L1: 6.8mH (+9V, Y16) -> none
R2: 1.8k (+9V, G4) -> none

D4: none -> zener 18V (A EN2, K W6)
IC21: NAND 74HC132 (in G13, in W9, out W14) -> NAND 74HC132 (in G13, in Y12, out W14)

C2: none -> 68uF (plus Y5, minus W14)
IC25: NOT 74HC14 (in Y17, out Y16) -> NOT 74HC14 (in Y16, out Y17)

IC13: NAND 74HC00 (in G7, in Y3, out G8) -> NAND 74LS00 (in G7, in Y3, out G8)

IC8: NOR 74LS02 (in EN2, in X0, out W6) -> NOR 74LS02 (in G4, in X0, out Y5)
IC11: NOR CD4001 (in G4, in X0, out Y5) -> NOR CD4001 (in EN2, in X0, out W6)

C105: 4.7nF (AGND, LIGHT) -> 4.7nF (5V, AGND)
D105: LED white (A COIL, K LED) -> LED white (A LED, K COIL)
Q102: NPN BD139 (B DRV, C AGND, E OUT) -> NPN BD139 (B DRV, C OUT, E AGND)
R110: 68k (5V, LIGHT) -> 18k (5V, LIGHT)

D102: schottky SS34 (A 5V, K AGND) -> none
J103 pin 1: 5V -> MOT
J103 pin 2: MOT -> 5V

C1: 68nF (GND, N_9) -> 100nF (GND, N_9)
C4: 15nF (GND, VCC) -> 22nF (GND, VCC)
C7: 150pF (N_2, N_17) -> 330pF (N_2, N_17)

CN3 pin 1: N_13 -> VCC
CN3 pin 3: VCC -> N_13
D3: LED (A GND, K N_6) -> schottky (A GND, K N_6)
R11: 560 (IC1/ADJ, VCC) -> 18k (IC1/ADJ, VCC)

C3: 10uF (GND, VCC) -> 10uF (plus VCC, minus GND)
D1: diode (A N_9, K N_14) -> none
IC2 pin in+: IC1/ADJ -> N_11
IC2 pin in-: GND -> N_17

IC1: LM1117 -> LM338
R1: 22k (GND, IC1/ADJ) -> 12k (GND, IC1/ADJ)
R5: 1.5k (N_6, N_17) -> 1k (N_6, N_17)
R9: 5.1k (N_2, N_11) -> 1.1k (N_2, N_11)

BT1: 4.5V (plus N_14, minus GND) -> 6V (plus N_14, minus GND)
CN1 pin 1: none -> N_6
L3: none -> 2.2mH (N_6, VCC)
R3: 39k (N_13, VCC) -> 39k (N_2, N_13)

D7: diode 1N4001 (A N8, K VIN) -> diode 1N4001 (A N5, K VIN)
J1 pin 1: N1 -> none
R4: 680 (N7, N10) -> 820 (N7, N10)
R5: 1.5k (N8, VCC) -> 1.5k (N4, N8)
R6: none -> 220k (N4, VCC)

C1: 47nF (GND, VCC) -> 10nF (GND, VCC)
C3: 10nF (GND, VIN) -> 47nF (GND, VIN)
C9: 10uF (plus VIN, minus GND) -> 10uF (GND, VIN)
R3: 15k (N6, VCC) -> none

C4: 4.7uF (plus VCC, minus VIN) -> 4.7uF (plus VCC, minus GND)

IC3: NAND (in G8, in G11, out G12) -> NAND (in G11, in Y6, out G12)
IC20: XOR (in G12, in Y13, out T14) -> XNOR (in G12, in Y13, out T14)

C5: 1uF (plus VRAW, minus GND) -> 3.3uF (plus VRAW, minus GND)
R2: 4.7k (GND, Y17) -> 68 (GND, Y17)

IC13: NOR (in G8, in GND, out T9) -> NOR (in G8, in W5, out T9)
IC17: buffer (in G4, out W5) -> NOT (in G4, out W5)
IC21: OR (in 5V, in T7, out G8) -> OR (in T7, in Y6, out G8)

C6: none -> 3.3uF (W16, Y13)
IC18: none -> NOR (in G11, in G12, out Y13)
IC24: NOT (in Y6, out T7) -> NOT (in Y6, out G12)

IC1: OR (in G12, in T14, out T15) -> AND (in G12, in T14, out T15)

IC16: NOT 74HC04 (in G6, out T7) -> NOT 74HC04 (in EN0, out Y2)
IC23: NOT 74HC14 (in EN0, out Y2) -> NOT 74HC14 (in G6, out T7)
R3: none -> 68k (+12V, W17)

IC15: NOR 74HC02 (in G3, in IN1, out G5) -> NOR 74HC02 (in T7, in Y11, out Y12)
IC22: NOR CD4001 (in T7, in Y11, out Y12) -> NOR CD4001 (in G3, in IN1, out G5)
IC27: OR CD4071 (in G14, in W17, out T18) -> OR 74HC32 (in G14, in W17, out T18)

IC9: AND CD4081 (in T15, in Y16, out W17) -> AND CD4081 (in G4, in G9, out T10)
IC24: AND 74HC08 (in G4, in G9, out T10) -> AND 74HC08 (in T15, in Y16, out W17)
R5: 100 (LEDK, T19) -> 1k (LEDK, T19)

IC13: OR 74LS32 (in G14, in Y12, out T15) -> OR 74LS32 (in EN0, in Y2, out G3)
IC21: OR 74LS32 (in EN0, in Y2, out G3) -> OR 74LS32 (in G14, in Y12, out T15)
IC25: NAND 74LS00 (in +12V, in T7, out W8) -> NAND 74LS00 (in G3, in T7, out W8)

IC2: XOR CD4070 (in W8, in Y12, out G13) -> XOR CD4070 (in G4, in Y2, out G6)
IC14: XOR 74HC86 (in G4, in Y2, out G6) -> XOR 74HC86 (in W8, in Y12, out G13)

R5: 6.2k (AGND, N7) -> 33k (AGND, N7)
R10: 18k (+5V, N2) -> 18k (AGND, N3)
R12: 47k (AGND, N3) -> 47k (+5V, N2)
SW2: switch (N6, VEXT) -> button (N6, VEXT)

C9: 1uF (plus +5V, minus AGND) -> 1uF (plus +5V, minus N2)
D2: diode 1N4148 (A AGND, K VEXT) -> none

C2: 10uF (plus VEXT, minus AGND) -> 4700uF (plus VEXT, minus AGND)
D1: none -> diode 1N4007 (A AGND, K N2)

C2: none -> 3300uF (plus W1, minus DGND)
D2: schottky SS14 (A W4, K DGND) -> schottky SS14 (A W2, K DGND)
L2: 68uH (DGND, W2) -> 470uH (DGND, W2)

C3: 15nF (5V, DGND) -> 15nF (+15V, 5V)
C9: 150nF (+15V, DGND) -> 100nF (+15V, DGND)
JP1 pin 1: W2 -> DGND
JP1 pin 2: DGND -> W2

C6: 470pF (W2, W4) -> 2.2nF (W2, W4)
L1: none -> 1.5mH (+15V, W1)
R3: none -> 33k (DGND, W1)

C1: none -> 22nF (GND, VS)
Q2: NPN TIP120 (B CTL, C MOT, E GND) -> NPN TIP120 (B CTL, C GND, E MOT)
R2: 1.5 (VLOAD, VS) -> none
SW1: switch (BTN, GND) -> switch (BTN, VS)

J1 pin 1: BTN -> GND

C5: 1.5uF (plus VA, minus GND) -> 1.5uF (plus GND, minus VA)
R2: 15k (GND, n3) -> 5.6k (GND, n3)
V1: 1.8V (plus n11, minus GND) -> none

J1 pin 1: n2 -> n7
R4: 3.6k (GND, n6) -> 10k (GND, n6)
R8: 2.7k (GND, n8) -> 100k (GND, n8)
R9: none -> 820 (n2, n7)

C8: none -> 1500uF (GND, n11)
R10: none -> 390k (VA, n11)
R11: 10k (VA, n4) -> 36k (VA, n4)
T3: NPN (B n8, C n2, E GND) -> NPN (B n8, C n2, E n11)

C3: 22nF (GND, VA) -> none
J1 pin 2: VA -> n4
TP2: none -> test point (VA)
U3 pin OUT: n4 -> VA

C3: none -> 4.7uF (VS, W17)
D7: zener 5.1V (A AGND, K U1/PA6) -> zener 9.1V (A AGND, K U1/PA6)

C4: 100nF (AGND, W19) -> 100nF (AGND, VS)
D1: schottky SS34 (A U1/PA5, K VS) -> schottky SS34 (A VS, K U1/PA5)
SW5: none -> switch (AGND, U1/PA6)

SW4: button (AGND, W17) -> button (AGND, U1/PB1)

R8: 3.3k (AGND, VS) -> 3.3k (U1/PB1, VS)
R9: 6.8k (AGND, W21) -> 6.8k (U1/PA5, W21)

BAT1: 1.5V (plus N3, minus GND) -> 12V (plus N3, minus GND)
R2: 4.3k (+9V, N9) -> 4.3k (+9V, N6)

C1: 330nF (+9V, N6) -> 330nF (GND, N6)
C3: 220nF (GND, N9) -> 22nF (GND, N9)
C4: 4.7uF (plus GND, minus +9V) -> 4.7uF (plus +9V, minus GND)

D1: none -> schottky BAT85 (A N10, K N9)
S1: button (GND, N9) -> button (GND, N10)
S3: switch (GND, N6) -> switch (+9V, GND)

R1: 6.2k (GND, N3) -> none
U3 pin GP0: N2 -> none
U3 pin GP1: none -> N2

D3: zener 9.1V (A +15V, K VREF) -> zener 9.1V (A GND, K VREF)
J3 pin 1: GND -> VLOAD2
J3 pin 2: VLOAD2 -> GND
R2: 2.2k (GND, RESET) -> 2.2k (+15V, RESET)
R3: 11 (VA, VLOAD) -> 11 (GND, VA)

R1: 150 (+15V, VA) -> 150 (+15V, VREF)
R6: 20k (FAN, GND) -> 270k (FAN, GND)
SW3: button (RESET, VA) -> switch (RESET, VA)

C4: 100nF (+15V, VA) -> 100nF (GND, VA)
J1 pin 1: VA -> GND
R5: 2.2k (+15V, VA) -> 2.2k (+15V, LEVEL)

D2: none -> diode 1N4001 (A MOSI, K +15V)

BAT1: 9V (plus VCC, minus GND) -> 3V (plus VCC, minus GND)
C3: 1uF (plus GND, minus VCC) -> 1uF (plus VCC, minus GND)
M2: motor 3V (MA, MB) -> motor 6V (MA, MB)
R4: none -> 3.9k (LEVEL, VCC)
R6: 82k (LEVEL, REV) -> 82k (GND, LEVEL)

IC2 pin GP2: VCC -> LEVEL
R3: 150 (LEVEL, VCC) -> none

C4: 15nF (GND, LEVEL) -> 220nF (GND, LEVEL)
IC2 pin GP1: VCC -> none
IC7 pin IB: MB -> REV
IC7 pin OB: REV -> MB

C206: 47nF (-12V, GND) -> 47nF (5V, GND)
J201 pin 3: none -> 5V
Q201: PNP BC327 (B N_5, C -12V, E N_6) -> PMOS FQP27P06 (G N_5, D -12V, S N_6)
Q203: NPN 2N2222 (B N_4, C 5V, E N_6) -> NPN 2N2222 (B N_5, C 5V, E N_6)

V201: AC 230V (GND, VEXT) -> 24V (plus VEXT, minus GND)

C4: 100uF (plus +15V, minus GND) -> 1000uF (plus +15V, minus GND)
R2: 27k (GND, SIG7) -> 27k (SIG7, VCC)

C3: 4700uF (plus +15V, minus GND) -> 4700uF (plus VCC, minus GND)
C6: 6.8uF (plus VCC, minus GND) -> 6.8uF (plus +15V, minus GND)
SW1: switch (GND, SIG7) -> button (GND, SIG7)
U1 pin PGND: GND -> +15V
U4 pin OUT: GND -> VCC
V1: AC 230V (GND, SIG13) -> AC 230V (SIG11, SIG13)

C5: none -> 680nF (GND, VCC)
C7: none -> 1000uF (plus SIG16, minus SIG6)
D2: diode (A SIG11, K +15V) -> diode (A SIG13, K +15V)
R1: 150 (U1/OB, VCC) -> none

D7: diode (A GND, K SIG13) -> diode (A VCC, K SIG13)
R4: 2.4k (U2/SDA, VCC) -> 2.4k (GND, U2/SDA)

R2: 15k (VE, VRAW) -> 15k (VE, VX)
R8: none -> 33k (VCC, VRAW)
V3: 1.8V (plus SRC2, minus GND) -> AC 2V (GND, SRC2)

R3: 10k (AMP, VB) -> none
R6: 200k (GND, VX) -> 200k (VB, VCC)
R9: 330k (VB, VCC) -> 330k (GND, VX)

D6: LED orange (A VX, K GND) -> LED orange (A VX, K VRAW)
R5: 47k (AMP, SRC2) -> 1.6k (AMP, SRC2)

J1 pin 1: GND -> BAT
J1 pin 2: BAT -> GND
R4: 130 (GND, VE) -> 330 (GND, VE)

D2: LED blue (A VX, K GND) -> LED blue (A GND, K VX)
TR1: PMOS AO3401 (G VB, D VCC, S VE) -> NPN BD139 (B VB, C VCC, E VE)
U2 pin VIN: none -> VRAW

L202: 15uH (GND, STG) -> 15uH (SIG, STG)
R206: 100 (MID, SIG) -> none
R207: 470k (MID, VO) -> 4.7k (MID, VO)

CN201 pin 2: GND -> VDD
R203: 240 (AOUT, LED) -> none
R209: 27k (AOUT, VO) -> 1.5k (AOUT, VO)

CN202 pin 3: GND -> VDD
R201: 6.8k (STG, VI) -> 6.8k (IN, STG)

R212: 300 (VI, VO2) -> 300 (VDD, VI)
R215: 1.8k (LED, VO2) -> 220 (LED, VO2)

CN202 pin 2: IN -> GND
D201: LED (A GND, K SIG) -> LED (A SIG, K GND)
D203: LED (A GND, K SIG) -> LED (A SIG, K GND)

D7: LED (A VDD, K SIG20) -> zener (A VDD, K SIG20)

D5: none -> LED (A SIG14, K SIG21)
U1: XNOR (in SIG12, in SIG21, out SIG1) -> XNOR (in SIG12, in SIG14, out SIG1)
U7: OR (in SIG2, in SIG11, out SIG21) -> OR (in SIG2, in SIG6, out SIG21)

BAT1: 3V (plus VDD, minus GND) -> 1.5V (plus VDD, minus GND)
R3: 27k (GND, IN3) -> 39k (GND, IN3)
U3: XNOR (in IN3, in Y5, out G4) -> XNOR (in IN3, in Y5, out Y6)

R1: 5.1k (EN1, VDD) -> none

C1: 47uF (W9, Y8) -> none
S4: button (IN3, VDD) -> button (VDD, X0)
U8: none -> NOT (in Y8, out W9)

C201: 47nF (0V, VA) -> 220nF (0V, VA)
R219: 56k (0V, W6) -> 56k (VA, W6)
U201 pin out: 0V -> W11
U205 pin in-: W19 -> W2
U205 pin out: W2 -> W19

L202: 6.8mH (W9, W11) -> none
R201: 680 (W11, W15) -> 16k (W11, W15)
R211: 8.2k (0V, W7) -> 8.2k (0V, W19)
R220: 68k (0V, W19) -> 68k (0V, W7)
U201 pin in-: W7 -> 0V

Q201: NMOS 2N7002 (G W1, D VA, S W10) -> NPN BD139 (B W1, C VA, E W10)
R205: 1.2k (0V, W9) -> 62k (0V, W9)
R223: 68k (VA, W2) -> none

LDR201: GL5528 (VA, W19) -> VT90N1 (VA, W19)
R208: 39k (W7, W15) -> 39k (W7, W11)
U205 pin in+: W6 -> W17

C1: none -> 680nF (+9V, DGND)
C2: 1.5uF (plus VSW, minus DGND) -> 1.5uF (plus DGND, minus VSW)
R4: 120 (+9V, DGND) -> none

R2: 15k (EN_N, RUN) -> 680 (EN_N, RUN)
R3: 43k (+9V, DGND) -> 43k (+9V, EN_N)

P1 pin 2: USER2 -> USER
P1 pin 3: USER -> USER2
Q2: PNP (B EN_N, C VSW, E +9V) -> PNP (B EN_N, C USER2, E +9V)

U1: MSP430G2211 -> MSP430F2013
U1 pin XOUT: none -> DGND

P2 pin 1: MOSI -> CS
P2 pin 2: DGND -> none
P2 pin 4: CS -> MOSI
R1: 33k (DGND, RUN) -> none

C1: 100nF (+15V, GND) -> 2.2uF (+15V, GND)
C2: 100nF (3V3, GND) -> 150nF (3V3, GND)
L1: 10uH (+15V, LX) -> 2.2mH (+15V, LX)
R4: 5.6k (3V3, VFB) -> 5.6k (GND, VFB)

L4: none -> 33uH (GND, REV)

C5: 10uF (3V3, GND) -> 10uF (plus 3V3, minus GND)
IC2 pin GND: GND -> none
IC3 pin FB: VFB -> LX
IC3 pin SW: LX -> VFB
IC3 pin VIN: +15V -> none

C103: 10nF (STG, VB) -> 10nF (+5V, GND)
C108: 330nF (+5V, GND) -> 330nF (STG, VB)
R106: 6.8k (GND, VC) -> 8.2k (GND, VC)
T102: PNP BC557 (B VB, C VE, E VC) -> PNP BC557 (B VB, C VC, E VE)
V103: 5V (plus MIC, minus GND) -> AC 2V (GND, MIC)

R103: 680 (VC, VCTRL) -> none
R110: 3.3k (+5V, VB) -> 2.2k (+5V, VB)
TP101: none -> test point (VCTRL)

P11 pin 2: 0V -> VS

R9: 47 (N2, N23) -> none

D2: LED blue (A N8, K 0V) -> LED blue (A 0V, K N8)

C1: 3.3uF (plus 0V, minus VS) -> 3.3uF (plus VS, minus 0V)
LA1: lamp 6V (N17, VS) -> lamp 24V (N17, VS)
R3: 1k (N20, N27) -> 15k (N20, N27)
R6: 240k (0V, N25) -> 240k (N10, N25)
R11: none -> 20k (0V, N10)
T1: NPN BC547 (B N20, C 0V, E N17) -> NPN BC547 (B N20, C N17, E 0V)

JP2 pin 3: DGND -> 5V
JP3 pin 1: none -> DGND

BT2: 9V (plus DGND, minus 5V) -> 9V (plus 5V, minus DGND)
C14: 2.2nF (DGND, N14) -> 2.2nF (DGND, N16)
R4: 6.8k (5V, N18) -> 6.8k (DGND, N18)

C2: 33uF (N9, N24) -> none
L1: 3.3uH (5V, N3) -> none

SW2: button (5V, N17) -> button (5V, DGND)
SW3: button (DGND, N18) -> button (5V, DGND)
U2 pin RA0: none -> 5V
********************
What is expected:
Could you transcribe the entries above word for word, from the line with "C4: 100nF (+15V, VA) -> 100nF (GND, VA)" down to the line with "TR1: PMOS AO3401", keeping both?

Problem solution:
C4: 100nF (+15V, VA) -> 100nF (GND, VA)
J1 pin 1: VA -> GND
R5: 2.2k (+15V, VA) -> 2.2k (+15V, LEVEL)

D2: none -> diode 1N4001 (A MOSI, K +15V)

BAT1: 9V (plus VCC, minus GND) -> 3V (plus VCC, minus GND)
C3: 1uF (plus GND, minus VCC) -> 1uF (plus VCC, minus GND)
M2: motor 3V (MA, MB) -> motor 6V (MA, MB)
R4: none -> 3.9k (LEVEL, VCC)
R6: 82k (LEVEL, REV) -> 82k (GND, LEVEL)

IC2 pin GP2: VCC -> LEVEL
R3: 150 (LEVEL, VCC) -> none

C4: 15nF (GND, LEVEL) -> 220nF (GND, LEVEL)
IC2 pin GP1: VCC -> none
IC7 pin IB: MB -> REV
IC7 pin OB: REV -> MB

C206: 47nF (-12V, GND) -> 47nF (5V, GND)
J201 pin 3: none -> 5V
Q201: PNP BC327 (B N_5, C -12V, E N_6) -> PMOS FQP27P06 (G N_5, D -12V, S N_6)
Q203: NPN 2N2222 (B N_4, C 5V, E N_6) -> NPN 2N2222 (B N_5, C 5V, E N_6)

V201: AC 230V (GND, VEXT) -> 24V (plus VEXT, minus GND)

C4: 100uF (plus +15V, minus GND) -> 1000uF (plus +15V, minus GND)
R2: 27k (GND, SIG7) -> 27k (SIG7, VCC)

C3: 4700uF (plus +15V, minus GND) -> 4700uF (plus VCC, minus GND)
C6: 6.8uF (plus VCC, minus GND) -> 6.8uF (plus +15V, minus GND)
SW1: switch (GND, SIG7) -> button (GND, SIG7)
U1 pin PGND: GND -> +15V
U4 pin OUT: GND -> VCC
V1: AC 230V (GND, SIG13) -> AC 230V (SIG11, SIG13)

C5: none -> 680nF (GND, VCC)
C7: none -> 1000uF (plus SIG16, minus SIG6)
D2: diode (A SIG11, K +15V) -> diode (A SIG13, K +15V)
R1: 150 (U1/OB, VCC) -> none

D7: diode (A GND, K SIG13) -> diode (A VCC, K SIG13)
R4: 2.4k (U2/SDA, VCC) -> 2.4k (GND, U2/SDA)

R2: 15k (VE, VRAW) -> 15k (VE, VX)
R8: none -> 33k (VCC, VRAW)
V3: 1.8V (plus SRC2, minus GND) -> AC 2V (GND, SRC2)

R3: 10k (AMP, VB) -> none
R6: 200k (GND, VX) -> 200k (VB, VCC)
R9: 330k (VB, VCC) -> 330k (GND, VX)

D6: LED orange (A VX, K GND) -> LED orange (A VX, K VRAW)
R5: 47k (AMP, SRC2) -> 1.6k (AMP, SRC2)

J1 pin 1: GND -> BAT
J1 pin 2: BAT -> GND
R4: 130 (GND, VE) -> 330 (GND, VE)

D2: LED blue (A VX, K GND) -> LED blue (A GND, K VX)
TR1: PMOS AO3401 (G VB, D VCC, S VE) -> NPN BD139 (B VB, C VCC, E VE)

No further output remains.